Scene comparison data:
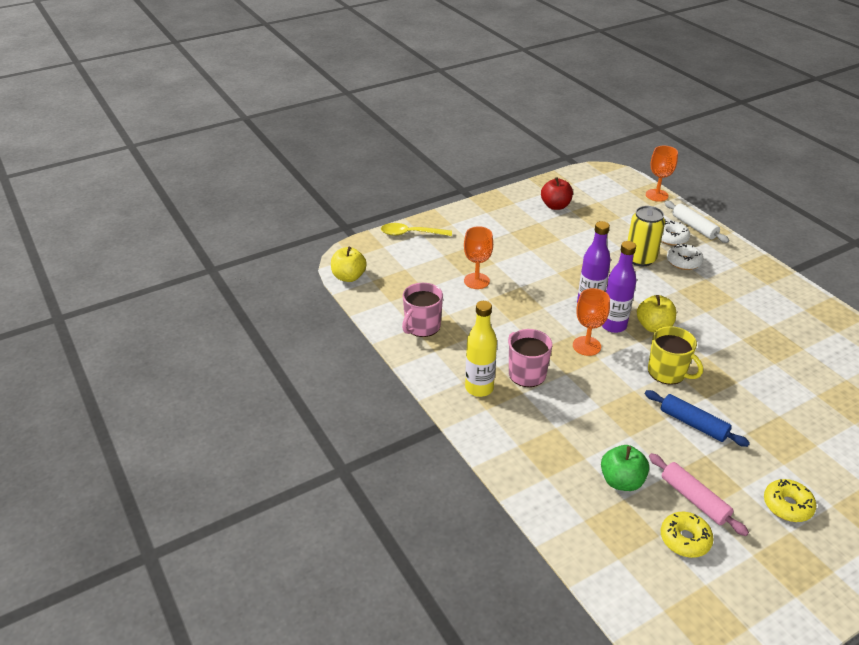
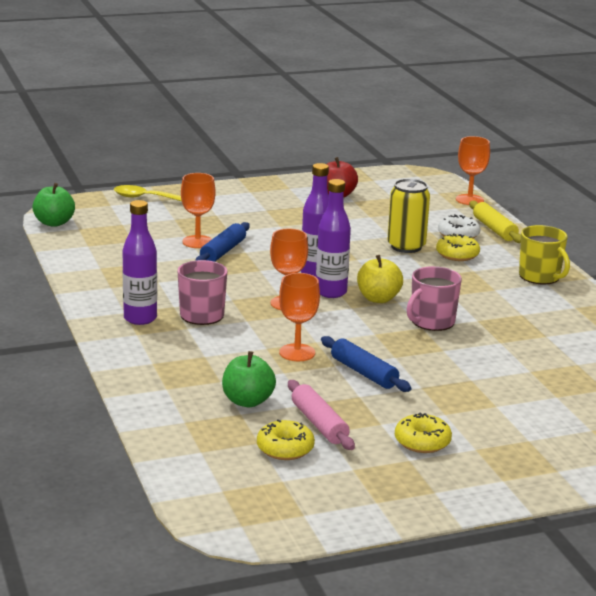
camera: 10 degrees right, 15 degrees down
(349, 277) = (54, 223): yellow apple -> green apple
(422, 326) = (110, 268): pink mug -> pink mug (431, 322)
(479, 388) = (140, 318): yellow bottle -> purple bottle
(502, 289) = (223, 251): none -> blue rolling pin
(627, 408) = (297, 352): none -> orange goblet
(667, 372) = (366, 333): yellow mug -> yellow mug (540, 277)
(683, 262) = (457, 255): white donut -> yellow donut
(694, 227) = (494, 229): white rolling pin -> yellow rolling pin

**Work instruction:** When the string "white" appears in a line of the records above, that line is to be copied.

**Solution to the exercise:**
(683, 262) = (457, 255): white donut -> yellow donut
(694, 227) = (494, 229): white rolling pin -> yellow rolling pin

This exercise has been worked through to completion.